- **GIVEN EXERCISE**:
Extract every line in the entries below that contains the string "major", matching case exactly.

-.-.-

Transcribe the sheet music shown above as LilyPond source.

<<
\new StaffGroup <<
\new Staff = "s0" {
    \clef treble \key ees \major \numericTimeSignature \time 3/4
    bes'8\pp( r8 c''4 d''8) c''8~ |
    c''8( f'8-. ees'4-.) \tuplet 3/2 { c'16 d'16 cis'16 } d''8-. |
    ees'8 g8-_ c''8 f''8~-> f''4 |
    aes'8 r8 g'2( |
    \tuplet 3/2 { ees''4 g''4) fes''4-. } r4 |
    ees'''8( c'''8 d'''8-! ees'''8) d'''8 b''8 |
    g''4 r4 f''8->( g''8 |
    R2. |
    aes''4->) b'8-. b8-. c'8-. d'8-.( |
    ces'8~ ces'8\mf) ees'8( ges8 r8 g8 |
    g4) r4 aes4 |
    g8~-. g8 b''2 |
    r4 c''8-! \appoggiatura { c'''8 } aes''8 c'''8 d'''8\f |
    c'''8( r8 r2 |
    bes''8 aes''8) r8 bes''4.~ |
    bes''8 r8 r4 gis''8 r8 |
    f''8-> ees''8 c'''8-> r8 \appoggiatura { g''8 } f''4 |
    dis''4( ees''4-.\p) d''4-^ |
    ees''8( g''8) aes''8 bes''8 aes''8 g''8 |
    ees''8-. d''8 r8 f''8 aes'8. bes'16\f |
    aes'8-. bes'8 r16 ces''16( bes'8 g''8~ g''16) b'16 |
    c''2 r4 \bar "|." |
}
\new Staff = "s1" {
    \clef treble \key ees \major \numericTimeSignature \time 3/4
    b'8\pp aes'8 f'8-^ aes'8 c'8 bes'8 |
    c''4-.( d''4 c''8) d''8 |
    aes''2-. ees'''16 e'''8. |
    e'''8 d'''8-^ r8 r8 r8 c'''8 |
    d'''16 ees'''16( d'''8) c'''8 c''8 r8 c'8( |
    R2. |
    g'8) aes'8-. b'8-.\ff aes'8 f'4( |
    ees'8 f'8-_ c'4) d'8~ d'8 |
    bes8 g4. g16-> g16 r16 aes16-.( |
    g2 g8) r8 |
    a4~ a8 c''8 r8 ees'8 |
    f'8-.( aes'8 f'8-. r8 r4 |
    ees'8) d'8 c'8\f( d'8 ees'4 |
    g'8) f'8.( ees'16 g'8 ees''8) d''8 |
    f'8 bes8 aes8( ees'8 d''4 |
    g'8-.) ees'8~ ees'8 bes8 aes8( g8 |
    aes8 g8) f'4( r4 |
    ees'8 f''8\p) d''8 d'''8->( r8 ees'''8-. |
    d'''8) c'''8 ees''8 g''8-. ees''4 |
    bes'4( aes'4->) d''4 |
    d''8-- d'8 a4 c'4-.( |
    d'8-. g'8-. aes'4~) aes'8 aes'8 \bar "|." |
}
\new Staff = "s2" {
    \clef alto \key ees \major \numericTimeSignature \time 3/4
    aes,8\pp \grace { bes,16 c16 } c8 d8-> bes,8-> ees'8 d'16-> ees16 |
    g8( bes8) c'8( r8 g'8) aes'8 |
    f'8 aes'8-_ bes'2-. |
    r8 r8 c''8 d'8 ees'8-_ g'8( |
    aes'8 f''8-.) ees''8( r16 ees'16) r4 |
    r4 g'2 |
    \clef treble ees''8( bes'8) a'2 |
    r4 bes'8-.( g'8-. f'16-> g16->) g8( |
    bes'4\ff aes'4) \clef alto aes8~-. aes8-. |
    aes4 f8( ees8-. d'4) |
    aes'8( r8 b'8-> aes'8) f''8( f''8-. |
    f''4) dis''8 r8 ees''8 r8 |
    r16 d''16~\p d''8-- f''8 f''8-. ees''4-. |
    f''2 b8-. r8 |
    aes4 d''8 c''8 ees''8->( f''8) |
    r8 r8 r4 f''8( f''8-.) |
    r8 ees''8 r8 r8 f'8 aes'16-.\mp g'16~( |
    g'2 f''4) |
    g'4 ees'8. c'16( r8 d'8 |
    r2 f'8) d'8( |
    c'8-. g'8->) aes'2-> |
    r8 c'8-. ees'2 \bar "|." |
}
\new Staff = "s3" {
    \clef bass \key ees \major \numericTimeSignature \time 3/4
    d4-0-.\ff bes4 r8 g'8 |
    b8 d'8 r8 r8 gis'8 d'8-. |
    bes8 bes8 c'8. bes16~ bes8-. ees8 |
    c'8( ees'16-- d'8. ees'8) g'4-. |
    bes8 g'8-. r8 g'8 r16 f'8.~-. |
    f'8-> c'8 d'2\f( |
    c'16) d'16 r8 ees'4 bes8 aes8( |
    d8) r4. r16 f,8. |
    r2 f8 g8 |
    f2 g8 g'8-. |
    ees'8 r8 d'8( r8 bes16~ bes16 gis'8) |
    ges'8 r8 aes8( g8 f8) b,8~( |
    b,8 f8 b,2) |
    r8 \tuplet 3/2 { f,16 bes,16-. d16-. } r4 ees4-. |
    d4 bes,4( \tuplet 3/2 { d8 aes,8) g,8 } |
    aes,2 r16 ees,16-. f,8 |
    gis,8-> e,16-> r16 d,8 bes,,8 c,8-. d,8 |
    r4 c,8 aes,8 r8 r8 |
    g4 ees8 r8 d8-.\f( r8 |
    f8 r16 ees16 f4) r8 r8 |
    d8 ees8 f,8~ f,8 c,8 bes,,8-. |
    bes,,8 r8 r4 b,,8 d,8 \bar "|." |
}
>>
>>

-.-.-

- **RESULT OF THIS TASK**:
    \clef treble \key ees \major \numericTimeSignature \time 3/4
    \clef treble \key ees \major \numericTimeSignature \time 3/4
    \clef alto \key ees \major \numericTimeSignature \time 3/4
    \clef bass \key ees \major \numericTimeSignature \time 3/4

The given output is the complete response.